* Material for this exercise *
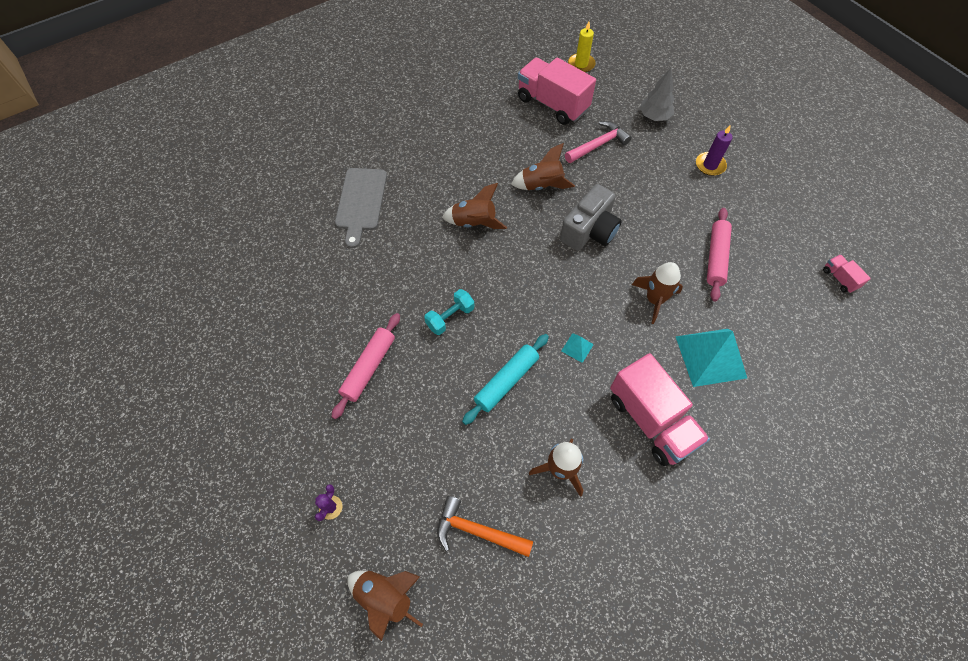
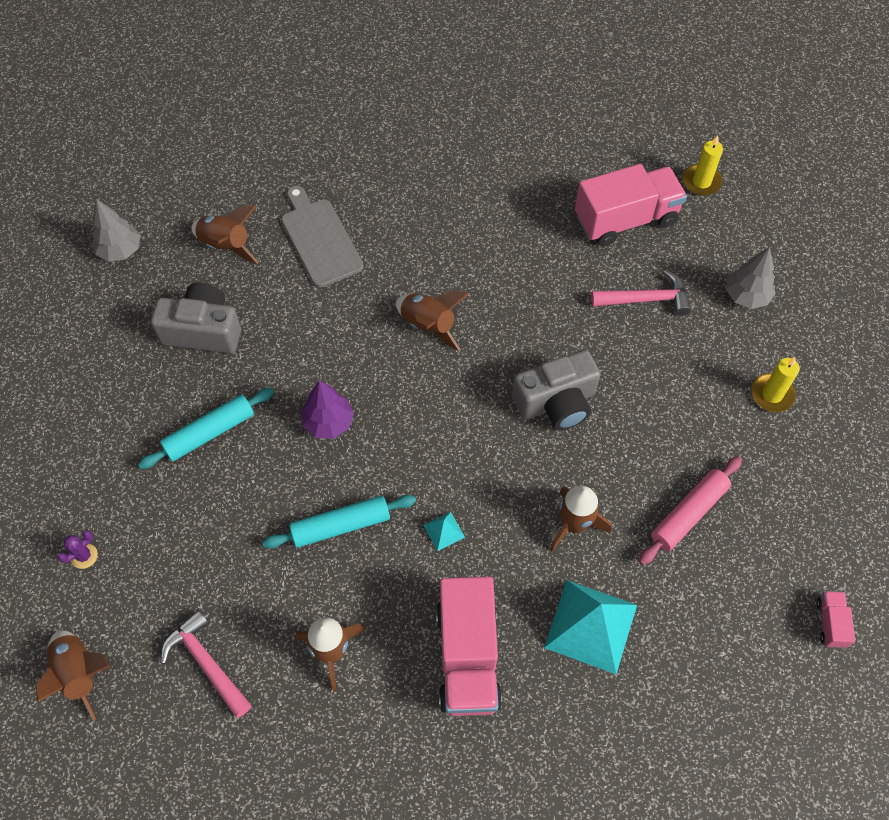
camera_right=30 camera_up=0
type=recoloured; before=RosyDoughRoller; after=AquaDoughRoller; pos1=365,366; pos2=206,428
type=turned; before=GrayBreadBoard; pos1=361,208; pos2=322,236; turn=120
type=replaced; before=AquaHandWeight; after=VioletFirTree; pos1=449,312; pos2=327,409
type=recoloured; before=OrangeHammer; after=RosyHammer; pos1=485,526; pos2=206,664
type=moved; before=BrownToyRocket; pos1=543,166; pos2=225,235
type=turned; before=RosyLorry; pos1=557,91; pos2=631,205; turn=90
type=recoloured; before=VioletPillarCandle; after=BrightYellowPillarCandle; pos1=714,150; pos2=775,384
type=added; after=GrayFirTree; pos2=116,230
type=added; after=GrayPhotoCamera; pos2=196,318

* Activity *
The required answer is the run of lines above, starting at the line with "type=recoloured; before=OrangeHammer; after=RosyHammer;" and ending at the line with "after=BrightYellowPillarCandle; pos1=714,150; pos2=775,384", reproduced exactly with both ends.

* Result *
type=recoloured; before=OrangeHammer; after=RosyHammer; pos1=485,526; pos2=206,664
type=moved; before=BrownToyRocket; pos1=543,166; pos2=225,235
type=turned; before=RosyLorry; pos1=557,91; pos2=631,205; turn=90
type=recoloured; before=VioletPillarCandle; after=BrightYellowPillarCandle; pos1=714,150; pos2=775,384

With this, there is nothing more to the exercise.